Provided material ->
________

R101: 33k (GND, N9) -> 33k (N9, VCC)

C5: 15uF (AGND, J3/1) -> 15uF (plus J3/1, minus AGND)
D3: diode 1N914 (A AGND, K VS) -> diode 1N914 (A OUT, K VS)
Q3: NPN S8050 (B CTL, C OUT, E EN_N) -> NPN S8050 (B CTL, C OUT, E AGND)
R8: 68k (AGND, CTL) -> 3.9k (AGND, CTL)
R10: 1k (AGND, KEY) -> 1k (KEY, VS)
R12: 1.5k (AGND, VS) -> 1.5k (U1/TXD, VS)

________

The task -> Repeat exactly the lines of the records from the one containing "Q3: NPN S8050" to the last, and include no line outside that stretch.

Solution for this exercise ->
Q3: NPN S8050 (B CTL, C OUT, E EN_N) -> NPN S8050 (B CTL, C OUT, E AGND)
R8: 68k (AGND, CTL) -> 3.9k (AGND, CTL)
R10: 1k (AGND, KEY) -> 1k (KEY, VS)
R12: 1.5k (AGND, VS) -> 1.5k (U1/TXD, VS)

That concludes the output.